►
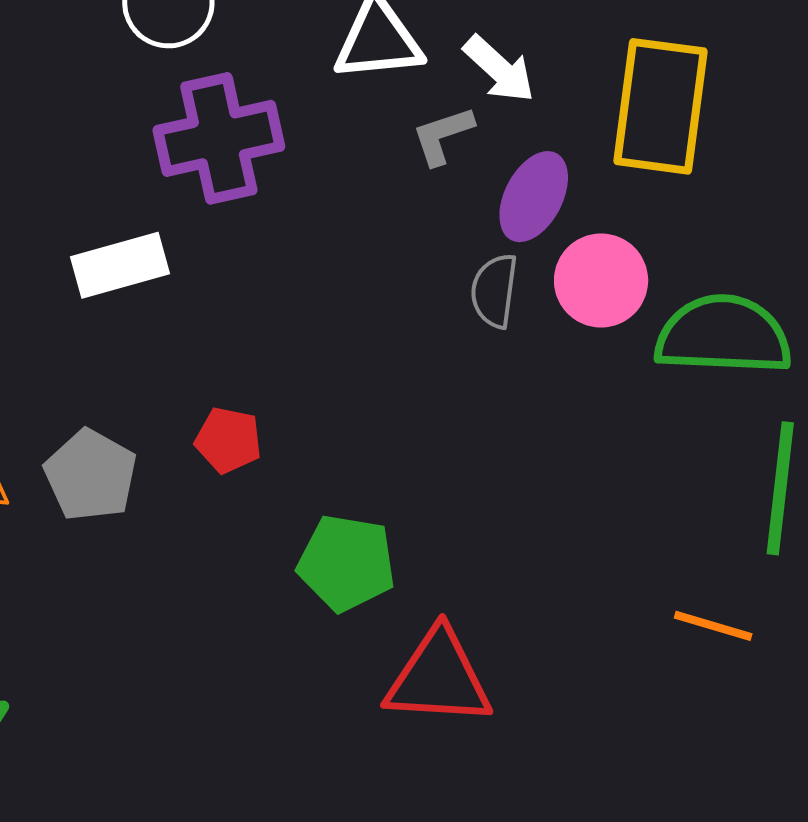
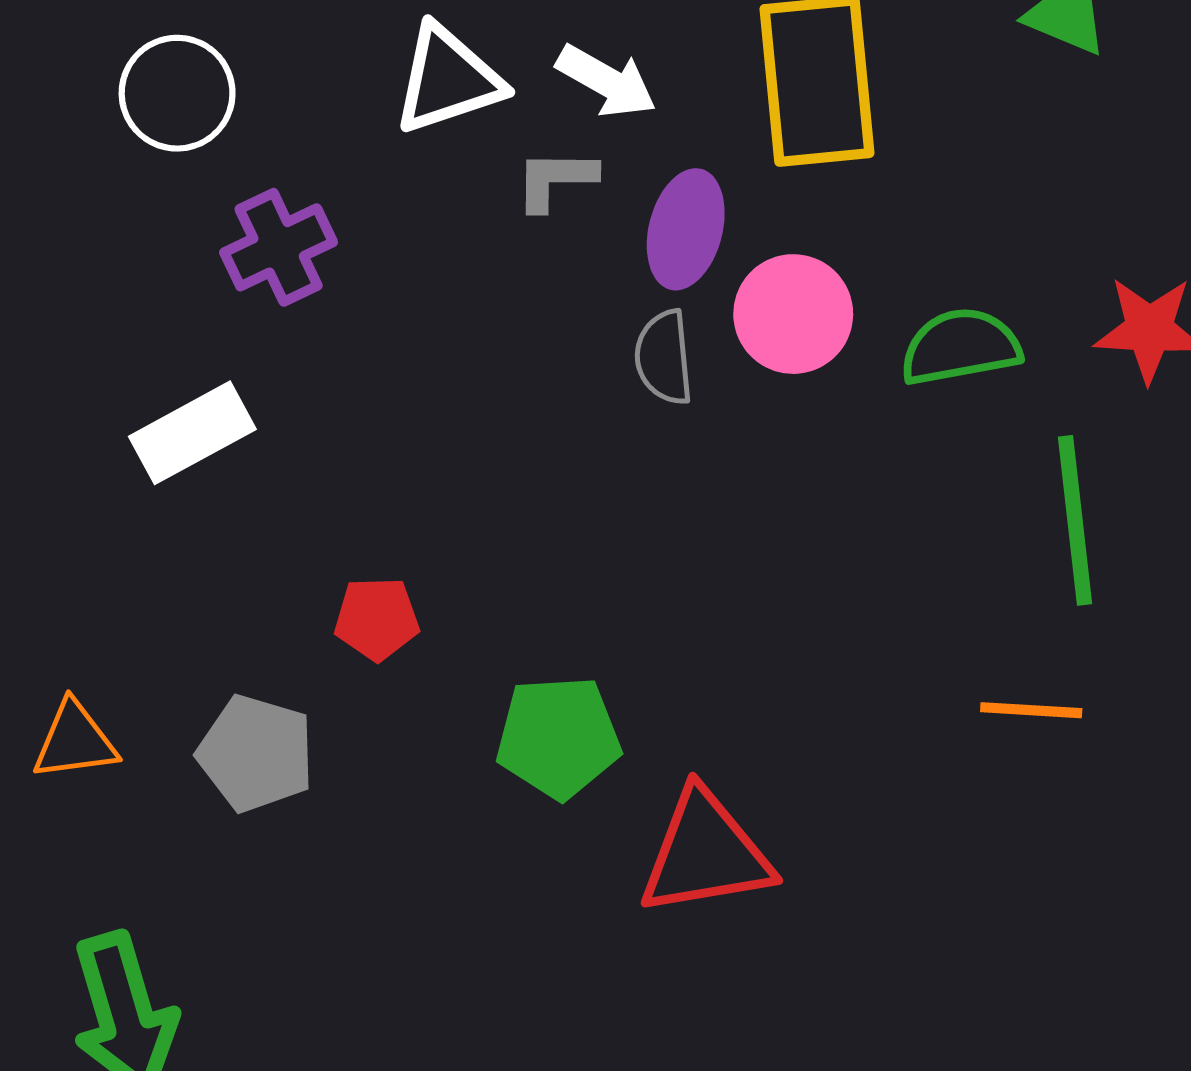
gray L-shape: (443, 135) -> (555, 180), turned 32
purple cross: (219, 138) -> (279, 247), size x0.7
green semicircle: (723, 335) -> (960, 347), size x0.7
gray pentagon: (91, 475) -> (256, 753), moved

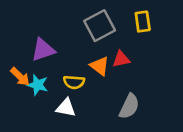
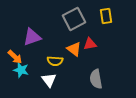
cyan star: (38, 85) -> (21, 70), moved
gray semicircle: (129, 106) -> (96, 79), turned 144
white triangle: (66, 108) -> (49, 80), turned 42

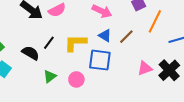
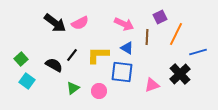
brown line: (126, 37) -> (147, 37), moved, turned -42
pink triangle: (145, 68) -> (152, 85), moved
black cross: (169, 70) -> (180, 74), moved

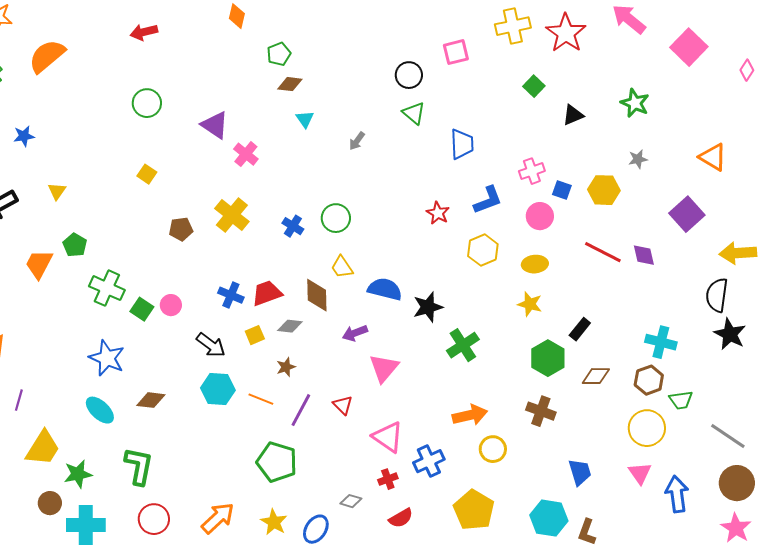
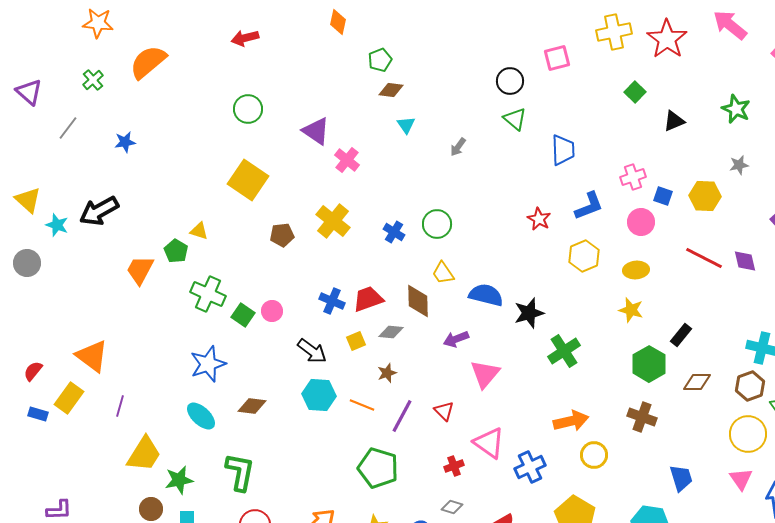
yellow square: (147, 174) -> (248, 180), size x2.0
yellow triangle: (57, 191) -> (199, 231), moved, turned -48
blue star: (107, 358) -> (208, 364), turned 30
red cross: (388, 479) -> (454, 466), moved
◄
Directions - Pull out all lines in the data above that include "size".

Answer to the problem -
purple cross: (219, 138) -> (279, 247), size x0.7
green semicircle: (723, 335) -> (960, 347), size x0.7
yellow square: (147, 174) -> (248, 180), size x2.0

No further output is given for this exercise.